**THE PROBLEM**. Your copy must hold all of the data below, unchanged and without images.

**ENTRIES PROVIDED**.
※ ※ ※

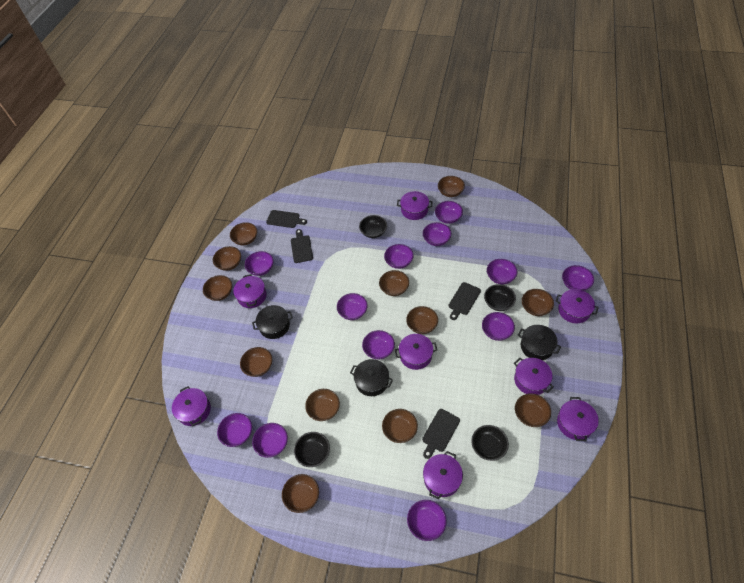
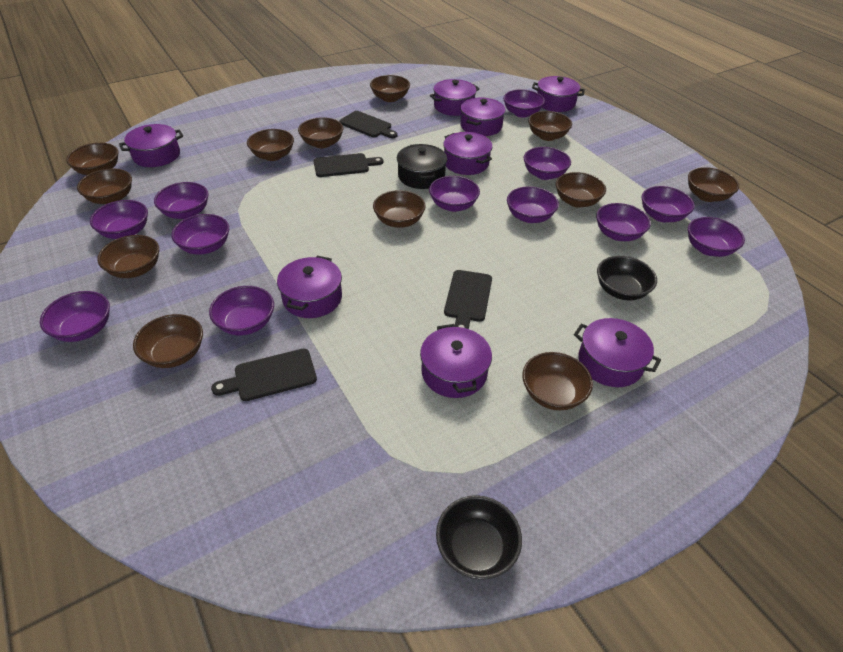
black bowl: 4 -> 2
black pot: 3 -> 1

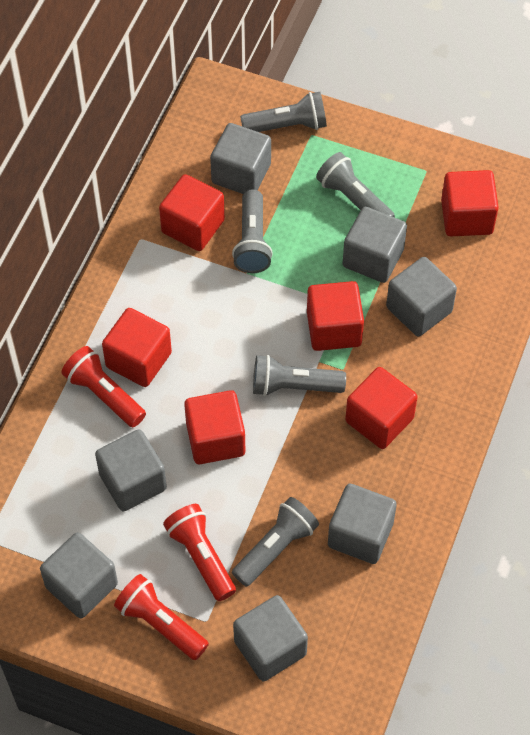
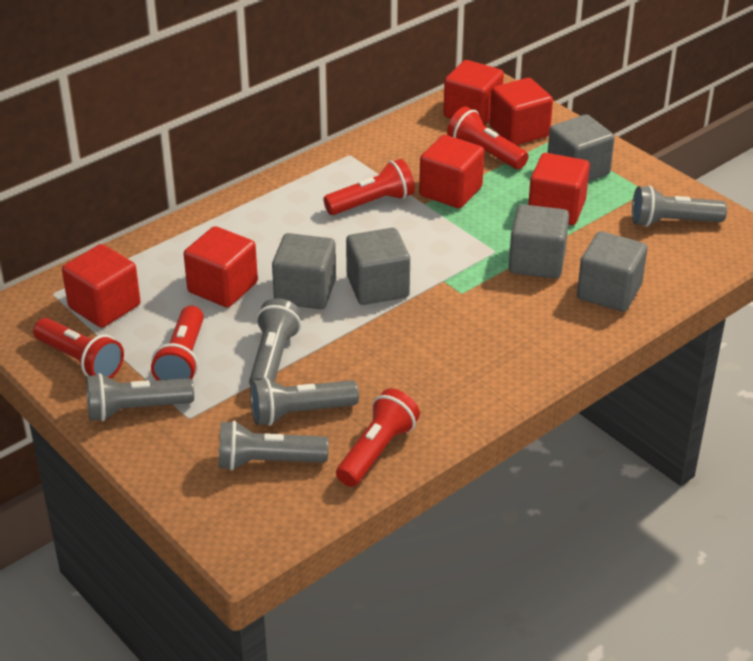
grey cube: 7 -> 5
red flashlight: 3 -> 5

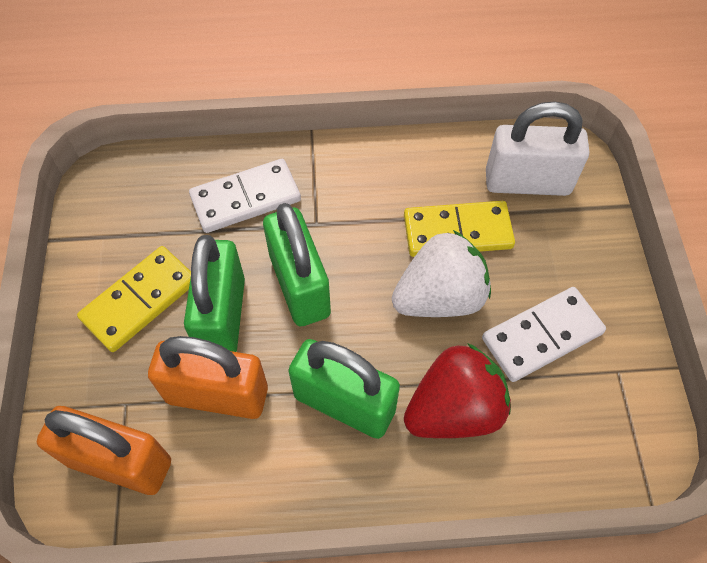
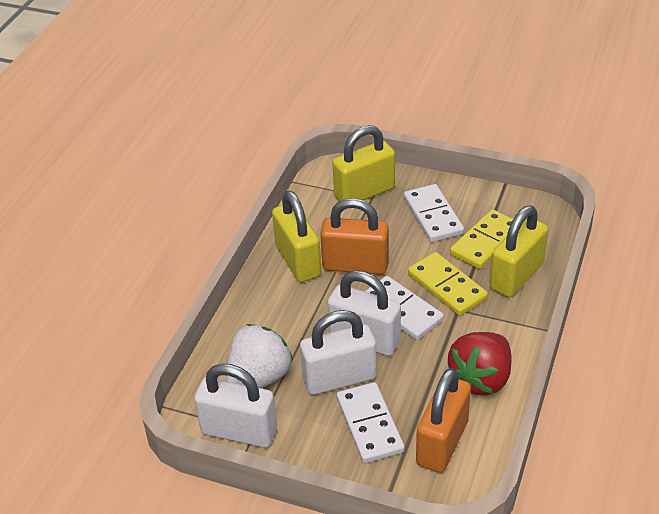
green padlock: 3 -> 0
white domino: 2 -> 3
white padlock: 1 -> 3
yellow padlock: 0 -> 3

※ ※ ※

**TASK RESULT**.
black bowl: 4 -> 2
black pot: 3 -> 1

grey cube: 7 -> 5
red flashlight: 3 -> 5

green padlock: 3 -> 0
white domino: 2 -> 3
white padlock: 1 -> 3
yellow padlock: 0 -> 3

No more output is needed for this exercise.